Task to complete — Report only how many lines in the listing below contain the string "none".

--

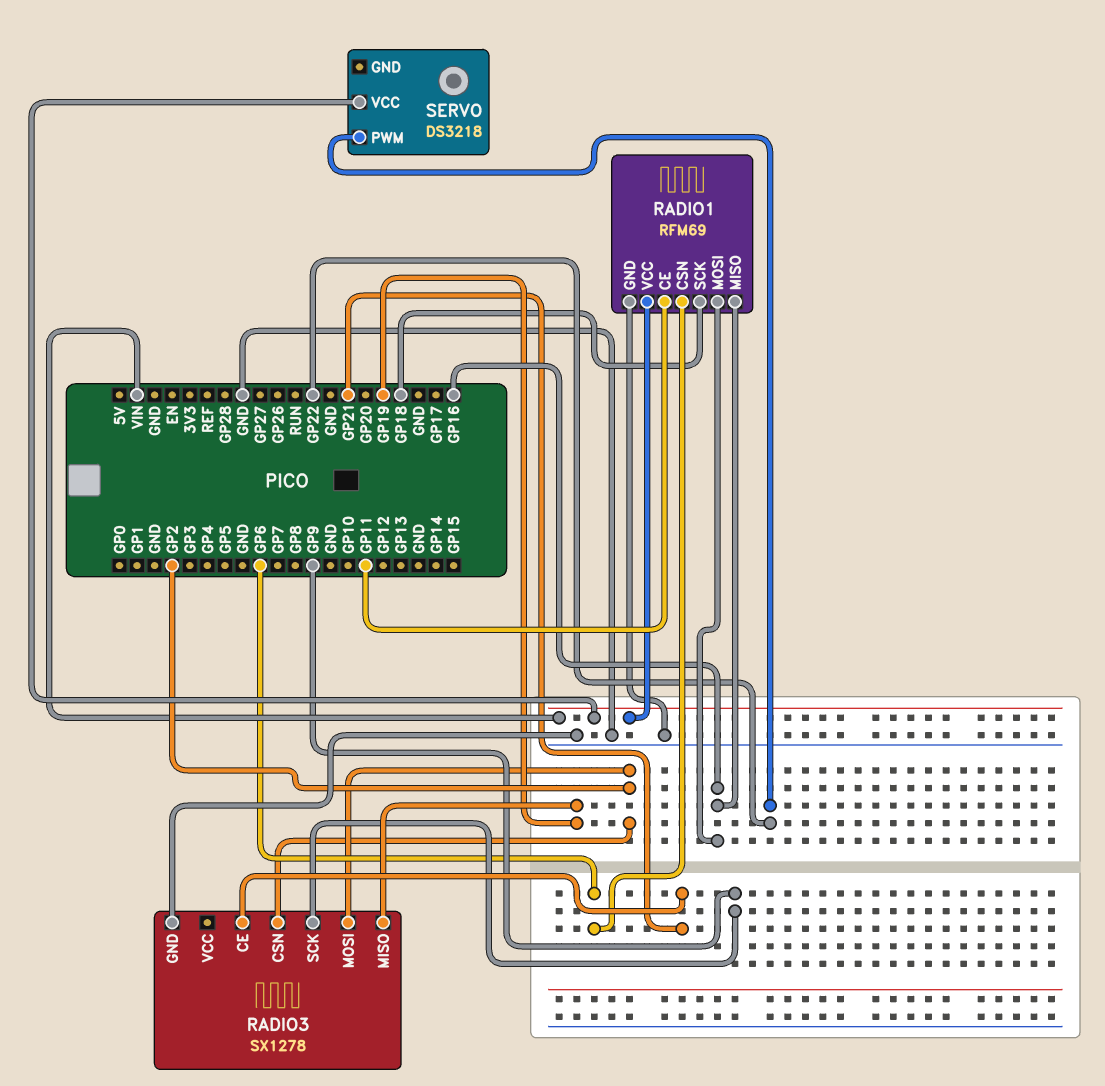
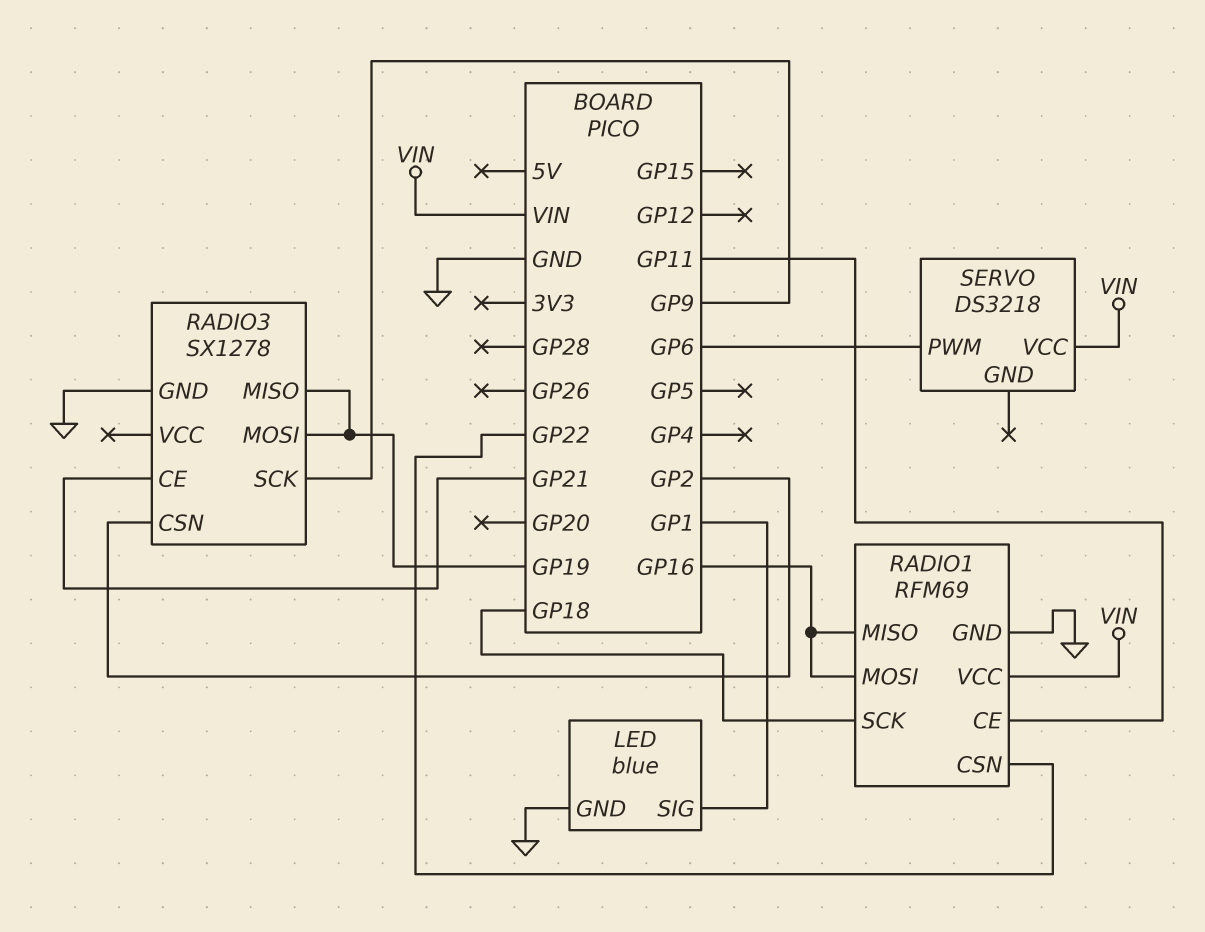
LED: none -> blue
LED pin GND: none -> GND
LED pin SIG: none -> GP1
RADIO1 pin CSN: GP6 -> GP22
RADIO3 pin MOSI: GP2 -> GP19
SERVO pin PWM: GP22 -> GP6

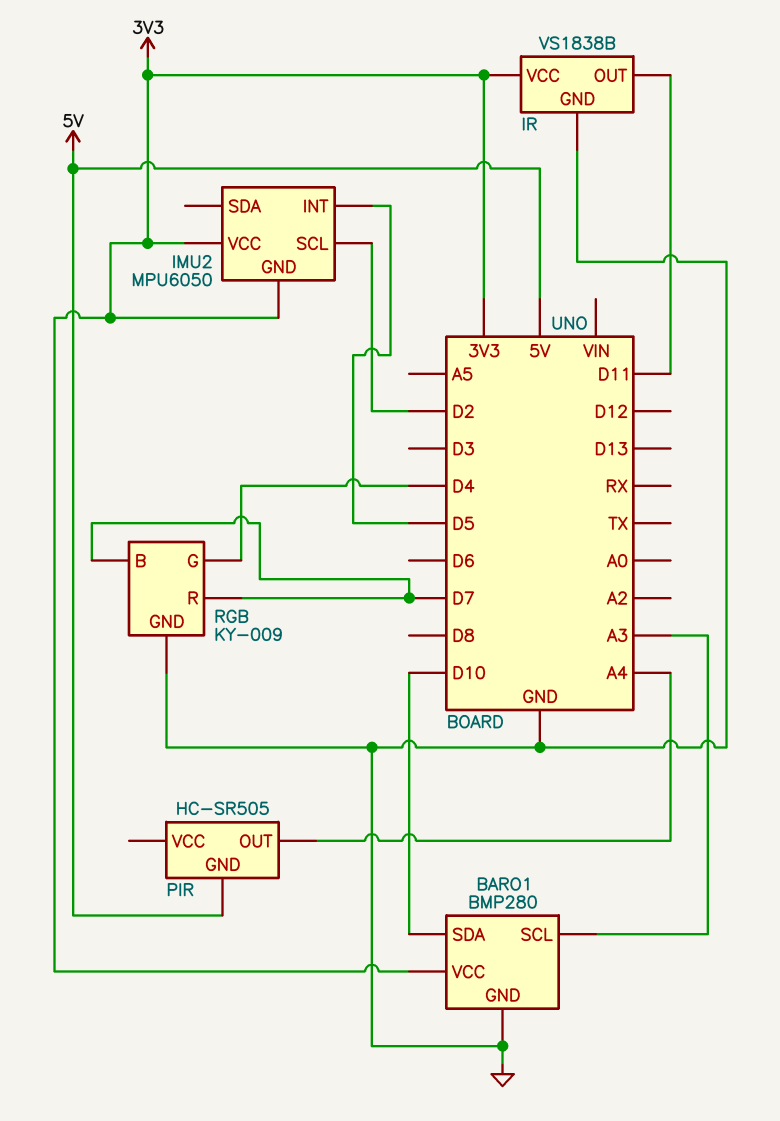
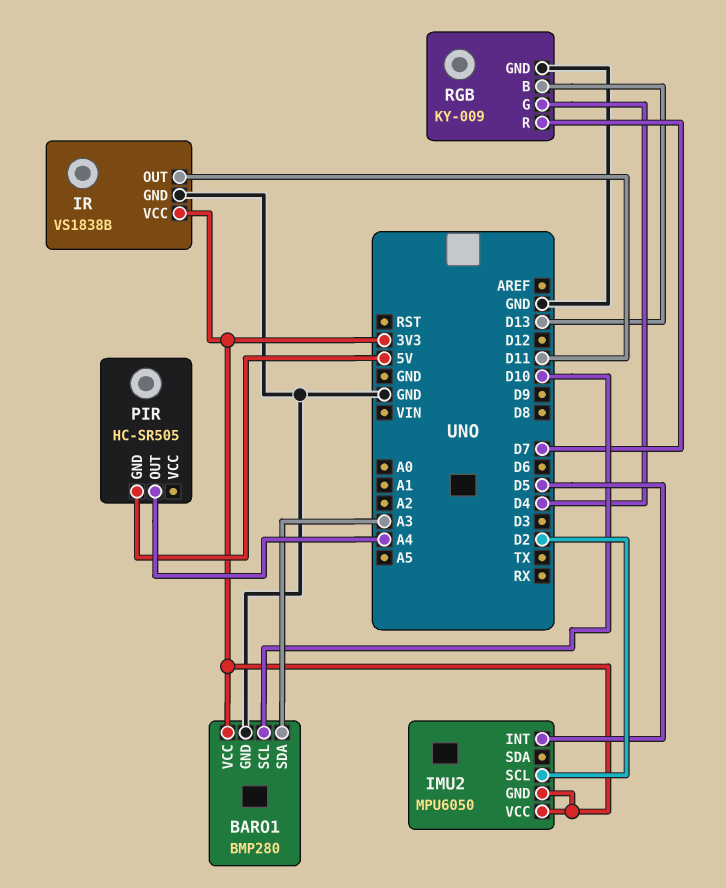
BARO1 pin SCL: A3 -> D10
BARO1 pin SDA: D10 -> A3
RGB pin B: D7 -> D13

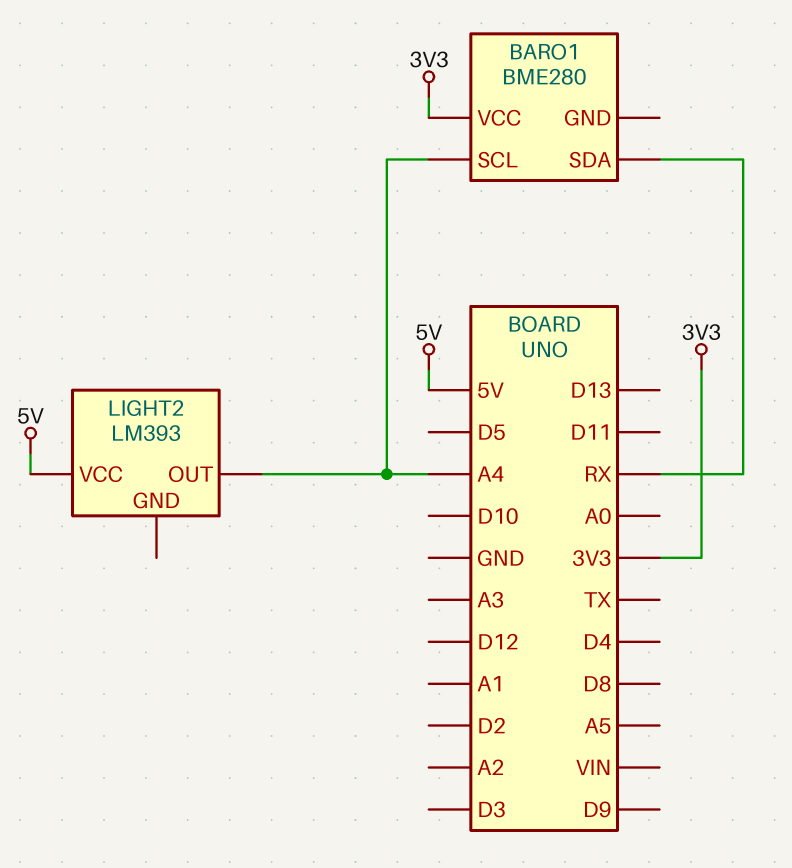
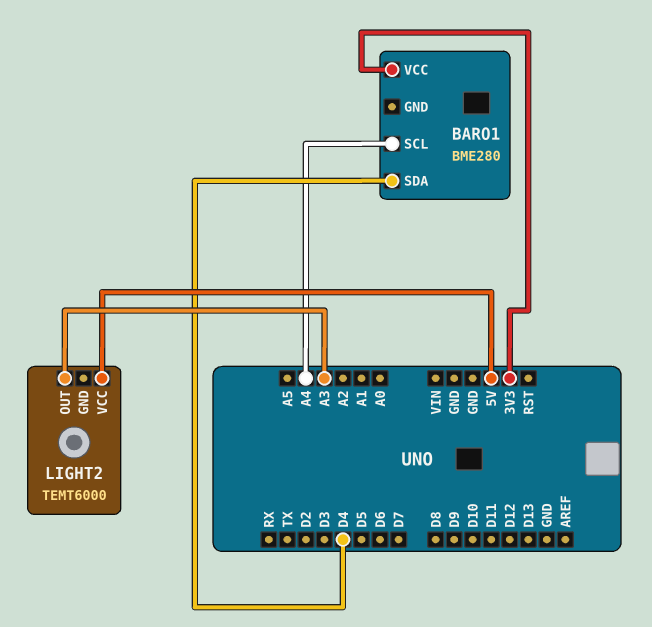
BARO1 pin SDA: RX -> D4
LIGHT2: LM393 -> TEMT6000
LIGHT2 pin OUT: A4 -> A3

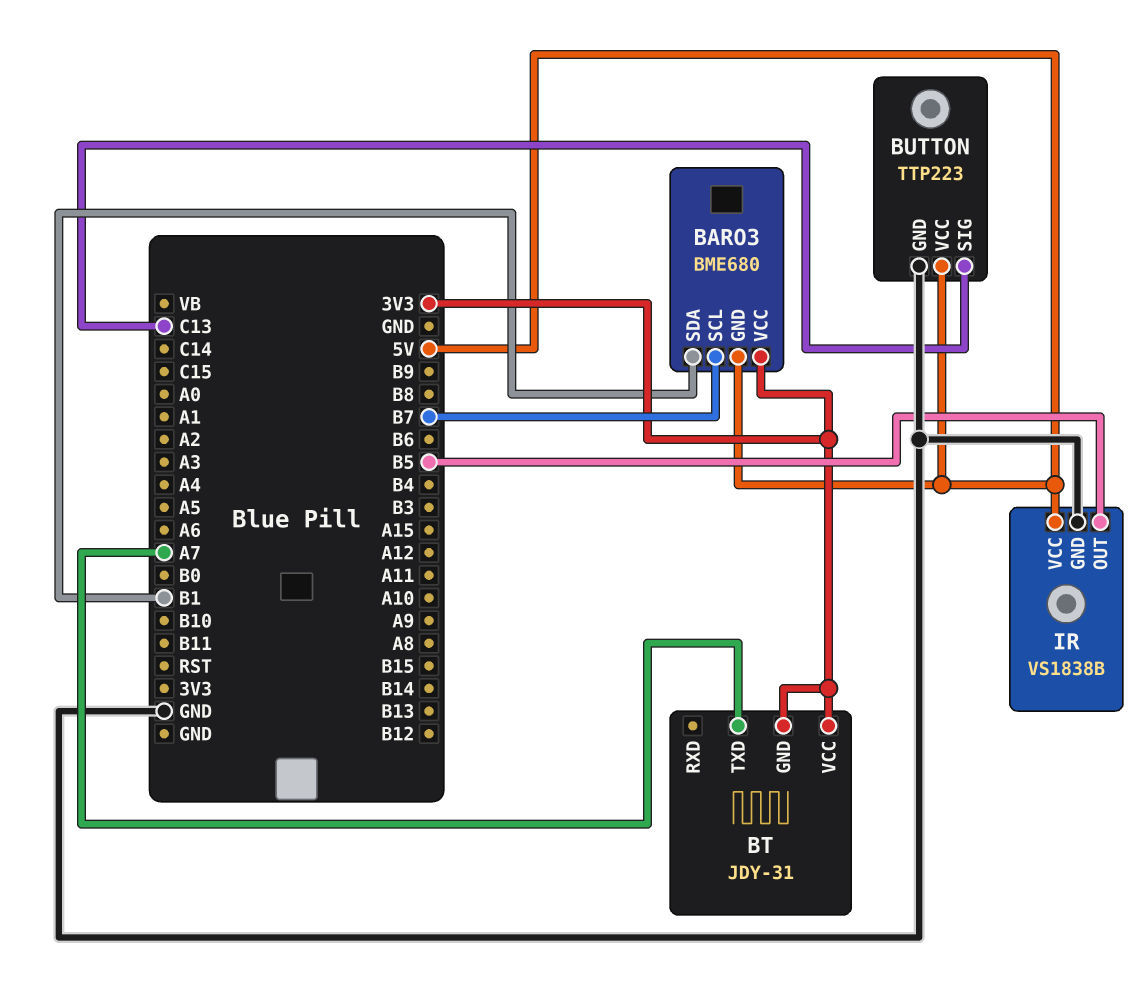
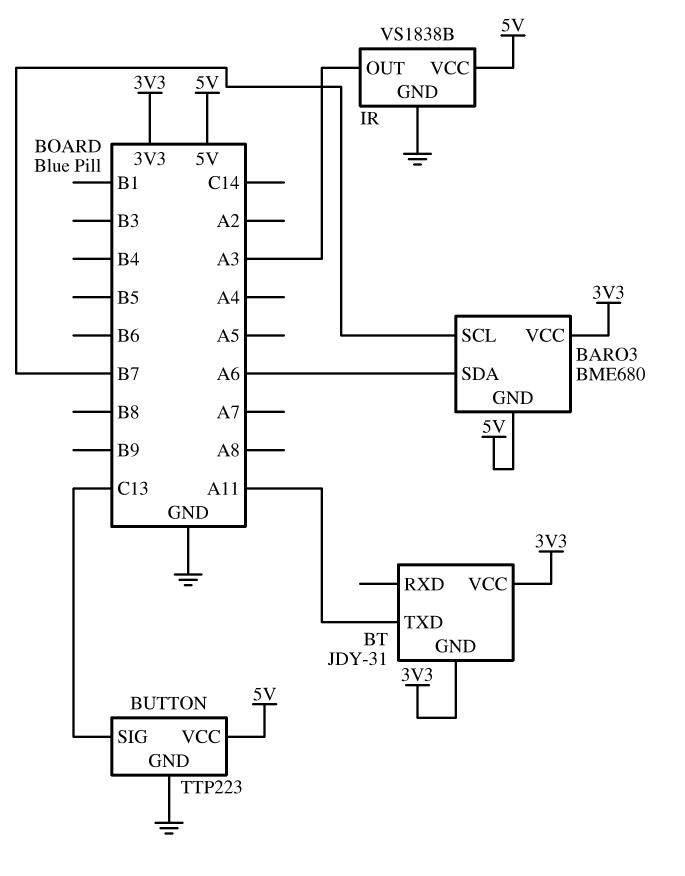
BARO3 pin SDA: B1 -> A6
BT pin TXD: A7 -> A11
IR pin OUT: B5 -> A3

--

Answer section — 3